**What to work on:** All of the data, word for word and free of pictures, is the expected result.
________________________
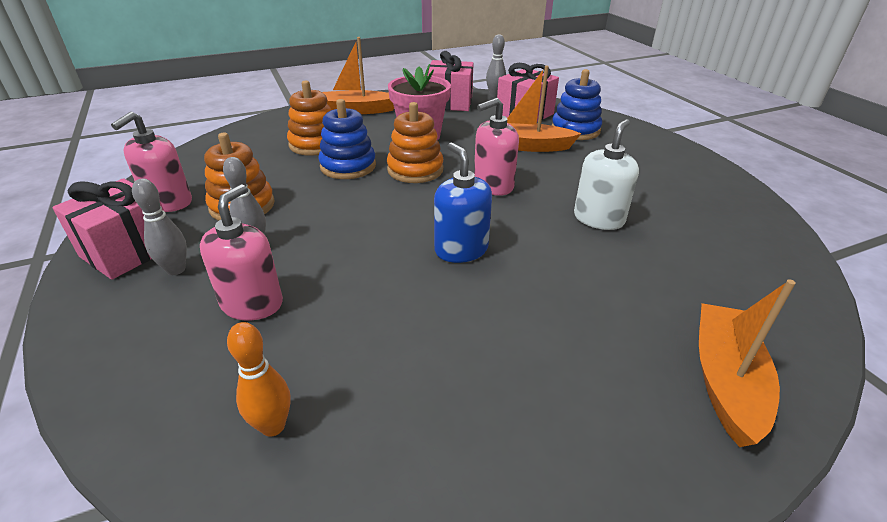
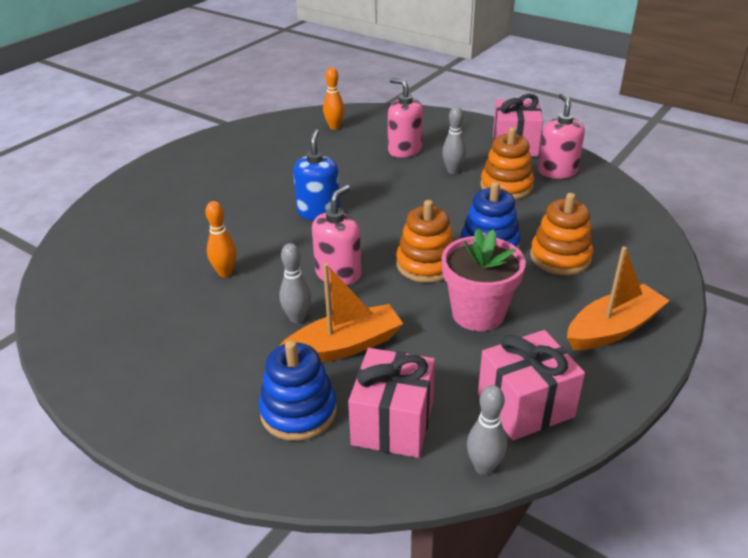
camera: 150 degrees right, 0 degrees up
(176, 270) = (471, 148): grey bowling pin -> grey bowling pin (297, 318)
(252, 304) = (404, 150): pink soap dispenser -> pink soap dispenser turned 150 degrees clockwise
(461, 250) = (318, 212): blue soap dispenser -> blue soap dispenser turned 120 degrees counterclockwise
(598, 219) = (225, 273): white soap dispenser -> orange bowling pin
(725, 381) = (133, 198): orange boat -> none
________________________
**Solution to the problem:**
camera: 150 degrees right, 0 degrees up
(176, 270) = (471, 148): grey bowling pin -> grey bowling pin (297, 318)
(252, 304) = (404, 150): pink soap dispenser -> pink soap dispenser turned 150 degrees clockwise
(461, 250) = (318, 212): blue soap dispenser -> blue soap dispenser turned 120 degrees counterclockwise
(598, 219) = (225, 273): white soap dispenser -> orange bowling pin
(725, 381) = (133, 198): orange boat -> none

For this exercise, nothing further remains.